= Try it =
Within the listing below, how many lines contain the word "NAND"? Answer with the number only.

= Extracted records =
_ _ _ _ _

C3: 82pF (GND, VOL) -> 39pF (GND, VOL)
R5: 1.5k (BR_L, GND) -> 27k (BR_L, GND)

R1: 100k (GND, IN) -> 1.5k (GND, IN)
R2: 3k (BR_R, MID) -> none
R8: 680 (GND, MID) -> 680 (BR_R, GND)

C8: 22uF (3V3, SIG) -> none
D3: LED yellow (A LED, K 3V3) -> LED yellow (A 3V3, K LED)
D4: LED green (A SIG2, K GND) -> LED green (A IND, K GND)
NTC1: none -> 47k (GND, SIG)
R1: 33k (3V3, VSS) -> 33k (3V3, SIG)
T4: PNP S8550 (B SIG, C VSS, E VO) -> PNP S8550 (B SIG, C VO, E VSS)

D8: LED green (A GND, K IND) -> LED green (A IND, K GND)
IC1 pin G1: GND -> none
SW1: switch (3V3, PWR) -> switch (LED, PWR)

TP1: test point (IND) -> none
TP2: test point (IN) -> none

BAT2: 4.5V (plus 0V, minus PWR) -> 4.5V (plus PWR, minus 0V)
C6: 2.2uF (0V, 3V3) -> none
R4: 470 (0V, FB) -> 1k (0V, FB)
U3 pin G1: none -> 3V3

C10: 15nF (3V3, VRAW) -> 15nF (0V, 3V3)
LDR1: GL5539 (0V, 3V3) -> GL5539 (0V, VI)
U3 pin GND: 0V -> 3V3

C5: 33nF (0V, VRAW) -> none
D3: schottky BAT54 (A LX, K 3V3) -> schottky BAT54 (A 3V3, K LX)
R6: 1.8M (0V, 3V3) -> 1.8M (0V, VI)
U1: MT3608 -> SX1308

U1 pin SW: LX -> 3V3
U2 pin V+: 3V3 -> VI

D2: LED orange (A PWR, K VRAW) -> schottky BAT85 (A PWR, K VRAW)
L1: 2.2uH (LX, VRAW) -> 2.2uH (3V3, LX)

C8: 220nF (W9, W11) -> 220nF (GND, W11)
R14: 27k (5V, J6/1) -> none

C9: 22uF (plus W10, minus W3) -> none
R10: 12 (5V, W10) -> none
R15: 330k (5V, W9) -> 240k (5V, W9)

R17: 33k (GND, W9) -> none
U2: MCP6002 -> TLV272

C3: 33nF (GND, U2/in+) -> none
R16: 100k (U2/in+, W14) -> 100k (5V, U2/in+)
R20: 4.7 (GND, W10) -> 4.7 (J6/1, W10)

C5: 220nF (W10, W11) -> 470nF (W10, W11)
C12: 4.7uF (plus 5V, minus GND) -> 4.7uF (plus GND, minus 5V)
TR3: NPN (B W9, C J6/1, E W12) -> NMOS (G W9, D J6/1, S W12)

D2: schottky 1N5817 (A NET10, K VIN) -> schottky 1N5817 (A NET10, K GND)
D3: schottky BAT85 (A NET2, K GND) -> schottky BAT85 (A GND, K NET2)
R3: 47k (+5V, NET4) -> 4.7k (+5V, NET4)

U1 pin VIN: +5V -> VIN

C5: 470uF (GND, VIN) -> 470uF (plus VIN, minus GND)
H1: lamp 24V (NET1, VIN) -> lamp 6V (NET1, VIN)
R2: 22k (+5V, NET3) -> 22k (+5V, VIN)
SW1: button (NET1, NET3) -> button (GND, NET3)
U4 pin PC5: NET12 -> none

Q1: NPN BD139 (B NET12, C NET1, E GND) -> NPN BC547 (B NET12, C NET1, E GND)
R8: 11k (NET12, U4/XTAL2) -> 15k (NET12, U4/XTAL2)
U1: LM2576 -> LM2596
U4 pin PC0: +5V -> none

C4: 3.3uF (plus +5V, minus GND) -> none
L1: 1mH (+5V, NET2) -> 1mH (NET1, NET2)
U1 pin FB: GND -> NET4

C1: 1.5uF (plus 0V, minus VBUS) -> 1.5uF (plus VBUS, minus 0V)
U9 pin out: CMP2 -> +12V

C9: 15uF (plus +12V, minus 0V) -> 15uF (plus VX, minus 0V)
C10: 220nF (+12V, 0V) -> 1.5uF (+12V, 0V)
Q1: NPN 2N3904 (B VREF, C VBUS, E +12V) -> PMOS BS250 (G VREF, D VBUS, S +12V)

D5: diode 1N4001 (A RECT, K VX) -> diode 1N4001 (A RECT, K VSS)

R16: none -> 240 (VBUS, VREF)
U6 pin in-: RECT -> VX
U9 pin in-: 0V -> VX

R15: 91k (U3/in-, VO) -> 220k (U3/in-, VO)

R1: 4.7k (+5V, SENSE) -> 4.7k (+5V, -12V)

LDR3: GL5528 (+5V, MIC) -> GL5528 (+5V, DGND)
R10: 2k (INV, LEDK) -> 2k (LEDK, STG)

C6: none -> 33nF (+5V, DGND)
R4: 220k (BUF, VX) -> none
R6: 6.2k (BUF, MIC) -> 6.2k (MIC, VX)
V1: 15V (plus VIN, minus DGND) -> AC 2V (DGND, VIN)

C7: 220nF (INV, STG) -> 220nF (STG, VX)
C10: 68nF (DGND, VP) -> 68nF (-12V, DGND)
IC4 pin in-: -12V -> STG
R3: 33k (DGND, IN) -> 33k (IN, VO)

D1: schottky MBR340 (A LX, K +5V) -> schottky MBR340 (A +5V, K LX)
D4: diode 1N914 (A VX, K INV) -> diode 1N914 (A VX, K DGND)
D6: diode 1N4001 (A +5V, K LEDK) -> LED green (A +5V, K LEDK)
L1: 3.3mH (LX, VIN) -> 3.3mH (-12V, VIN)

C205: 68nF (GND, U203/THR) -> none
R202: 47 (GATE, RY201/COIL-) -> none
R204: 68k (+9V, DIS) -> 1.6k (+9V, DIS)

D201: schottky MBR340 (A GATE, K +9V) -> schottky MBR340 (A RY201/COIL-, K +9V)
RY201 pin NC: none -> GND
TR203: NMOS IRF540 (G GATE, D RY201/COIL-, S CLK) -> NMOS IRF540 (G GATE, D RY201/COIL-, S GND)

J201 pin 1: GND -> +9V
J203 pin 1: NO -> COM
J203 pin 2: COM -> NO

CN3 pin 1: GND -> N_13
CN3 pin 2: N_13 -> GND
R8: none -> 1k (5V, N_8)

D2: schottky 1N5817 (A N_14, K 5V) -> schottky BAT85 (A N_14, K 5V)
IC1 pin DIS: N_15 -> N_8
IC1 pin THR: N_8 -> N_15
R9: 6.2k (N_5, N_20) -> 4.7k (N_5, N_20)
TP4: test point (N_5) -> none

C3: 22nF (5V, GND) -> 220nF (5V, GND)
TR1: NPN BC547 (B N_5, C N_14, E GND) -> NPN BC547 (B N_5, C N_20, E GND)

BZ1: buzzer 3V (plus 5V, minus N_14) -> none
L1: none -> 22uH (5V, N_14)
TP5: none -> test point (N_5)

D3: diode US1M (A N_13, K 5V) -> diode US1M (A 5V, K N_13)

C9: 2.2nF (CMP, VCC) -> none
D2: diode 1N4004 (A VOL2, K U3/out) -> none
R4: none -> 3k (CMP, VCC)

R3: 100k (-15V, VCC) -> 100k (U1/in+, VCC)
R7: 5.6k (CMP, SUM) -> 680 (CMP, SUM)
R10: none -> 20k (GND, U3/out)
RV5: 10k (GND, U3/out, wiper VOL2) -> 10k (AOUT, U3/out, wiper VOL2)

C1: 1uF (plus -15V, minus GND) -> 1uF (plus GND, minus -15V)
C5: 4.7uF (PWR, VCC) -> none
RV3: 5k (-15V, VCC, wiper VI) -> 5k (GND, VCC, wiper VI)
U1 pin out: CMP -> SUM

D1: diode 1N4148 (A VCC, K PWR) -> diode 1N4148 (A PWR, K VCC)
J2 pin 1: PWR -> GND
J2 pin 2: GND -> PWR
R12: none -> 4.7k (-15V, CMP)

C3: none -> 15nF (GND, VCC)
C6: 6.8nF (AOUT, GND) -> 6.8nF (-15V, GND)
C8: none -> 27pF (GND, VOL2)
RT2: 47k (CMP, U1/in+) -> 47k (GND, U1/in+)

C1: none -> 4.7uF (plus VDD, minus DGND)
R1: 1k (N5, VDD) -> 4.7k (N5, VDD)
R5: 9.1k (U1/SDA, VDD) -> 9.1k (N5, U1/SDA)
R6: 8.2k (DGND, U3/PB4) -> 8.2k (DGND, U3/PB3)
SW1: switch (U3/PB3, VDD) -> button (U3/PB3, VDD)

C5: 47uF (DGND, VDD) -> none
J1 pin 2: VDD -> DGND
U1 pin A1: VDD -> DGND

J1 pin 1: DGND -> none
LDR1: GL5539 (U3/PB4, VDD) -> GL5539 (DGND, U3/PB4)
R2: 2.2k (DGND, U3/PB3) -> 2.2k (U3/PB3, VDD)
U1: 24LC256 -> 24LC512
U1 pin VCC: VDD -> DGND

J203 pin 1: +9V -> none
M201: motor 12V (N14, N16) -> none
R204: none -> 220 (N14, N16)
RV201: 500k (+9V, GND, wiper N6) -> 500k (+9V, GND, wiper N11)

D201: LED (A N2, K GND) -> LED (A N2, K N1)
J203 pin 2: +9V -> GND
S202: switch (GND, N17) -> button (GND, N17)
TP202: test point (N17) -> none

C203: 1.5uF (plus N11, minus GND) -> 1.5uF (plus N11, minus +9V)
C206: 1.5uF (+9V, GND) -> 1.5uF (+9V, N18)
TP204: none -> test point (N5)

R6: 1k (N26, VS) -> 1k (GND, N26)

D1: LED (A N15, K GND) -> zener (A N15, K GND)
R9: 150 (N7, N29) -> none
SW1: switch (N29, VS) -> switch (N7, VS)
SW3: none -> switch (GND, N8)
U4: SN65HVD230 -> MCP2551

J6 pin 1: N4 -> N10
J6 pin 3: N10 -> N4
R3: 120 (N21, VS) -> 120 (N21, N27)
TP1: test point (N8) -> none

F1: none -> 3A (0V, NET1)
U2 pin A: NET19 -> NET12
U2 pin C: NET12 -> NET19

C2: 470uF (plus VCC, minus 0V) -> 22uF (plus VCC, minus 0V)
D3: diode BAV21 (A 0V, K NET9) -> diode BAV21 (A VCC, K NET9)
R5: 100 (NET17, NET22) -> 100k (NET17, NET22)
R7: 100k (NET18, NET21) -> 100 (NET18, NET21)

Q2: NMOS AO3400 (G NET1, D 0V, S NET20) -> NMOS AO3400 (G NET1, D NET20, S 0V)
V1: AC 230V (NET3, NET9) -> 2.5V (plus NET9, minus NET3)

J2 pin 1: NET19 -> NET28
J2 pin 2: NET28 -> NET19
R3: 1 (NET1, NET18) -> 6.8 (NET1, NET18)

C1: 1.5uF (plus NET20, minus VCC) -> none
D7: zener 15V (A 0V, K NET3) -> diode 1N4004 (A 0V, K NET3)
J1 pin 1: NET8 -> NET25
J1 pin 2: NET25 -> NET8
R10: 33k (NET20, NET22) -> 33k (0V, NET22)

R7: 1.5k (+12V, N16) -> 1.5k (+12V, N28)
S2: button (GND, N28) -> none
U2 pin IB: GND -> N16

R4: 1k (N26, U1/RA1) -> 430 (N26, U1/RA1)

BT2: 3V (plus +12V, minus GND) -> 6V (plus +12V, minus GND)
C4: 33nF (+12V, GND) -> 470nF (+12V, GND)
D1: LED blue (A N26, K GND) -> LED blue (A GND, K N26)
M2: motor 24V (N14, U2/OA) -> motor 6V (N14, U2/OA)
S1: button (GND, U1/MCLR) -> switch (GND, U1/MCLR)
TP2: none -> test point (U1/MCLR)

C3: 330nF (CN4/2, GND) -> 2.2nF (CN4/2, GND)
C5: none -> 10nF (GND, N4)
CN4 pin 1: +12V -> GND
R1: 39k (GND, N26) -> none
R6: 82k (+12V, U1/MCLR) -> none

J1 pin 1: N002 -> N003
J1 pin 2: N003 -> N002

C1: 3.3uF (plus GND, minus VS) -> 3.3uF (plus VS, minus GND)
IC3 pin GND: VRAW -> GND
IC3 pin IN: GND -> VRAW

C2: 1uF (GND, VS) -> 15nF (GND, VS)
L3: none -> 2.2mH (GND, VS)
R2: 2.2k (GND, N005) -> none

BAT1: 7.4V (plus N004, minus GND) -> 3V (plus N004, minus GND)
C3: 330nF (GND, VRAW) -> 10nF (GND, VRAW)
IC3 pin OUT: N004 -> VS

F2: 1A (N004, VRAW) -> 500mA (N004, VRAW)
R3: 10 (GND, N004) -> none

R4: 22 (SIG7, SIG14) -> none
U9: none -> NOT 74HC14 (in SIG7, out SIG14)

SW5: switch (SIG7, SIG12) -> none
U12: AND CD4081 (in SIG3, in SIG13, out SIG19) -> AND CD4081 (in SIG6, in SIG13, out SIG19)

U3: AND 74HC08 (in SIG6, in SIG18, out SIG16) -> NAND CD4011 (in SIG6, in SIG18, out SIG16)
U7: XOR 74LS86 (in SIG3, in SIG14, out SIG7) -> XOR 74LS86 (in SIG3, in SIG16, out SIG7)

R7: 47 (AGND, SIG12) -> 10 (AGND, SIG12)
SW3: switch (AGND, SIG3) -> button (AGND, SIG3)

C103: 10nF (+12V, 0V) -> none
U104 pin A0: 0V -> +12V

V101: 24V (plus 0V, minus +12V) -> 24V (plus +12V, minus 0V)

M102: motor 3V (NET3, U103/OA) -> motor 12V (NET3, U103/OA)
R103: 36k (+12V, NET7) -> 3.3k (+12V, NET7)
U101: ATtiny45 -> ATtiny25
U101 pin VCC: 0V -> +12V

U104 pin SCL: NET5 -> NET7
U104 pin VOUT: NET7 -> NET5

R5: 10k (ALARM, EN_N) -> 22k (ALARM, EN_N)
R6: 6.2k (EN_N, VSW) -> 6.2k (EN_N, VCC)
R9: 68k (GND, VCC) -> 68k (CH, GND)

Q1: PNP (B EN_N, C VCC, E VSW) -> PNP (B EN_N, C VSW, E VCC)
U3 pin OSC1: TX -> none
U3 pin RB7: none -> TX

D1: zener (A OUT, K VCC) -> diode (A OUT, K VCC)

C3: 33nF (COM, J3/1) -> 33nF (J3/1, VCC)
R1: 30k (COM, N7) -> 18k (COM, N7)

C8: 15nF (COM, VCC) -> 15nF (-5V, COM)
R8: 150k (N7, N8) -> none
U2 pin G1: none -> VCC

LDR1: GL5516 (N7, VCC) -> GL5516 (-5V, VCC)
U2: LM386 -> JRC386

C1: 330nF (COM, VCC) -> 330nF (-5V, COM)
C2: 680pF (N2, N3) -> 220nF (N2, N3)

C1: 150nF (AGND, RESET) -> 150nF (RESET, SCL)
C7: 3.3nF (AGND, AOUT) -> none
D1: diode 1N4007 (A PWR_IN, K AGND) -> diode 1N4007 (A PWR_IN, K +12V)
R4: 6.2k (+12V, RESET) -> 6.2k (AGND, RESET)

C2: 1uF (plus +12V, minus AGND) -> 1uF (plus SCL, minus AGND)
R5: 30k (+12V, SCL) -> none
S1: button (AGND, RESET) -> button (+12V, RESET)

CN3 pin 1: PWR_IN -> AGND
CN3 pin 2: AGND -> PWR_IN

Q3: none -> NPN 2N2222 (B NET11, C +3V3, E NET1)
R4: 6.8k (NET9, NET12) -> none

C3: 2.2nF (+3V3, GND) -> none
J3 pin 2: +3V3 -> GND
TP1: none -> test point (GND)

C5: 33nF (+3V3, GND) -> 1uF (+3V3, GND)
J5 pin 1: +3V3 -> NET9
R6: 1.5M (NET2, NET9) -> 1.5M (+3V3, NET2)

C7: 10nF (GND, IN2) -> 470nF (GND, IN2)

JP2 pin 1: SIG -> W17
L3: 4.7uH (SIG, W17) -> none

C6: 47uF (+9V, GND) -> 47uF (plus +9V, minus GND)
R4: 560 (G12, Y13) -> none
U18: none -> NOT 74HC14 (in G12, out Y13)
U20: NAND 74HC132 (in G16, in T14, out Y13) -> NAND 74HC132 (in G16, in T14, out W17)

_ _ _ _ _

= Result =
2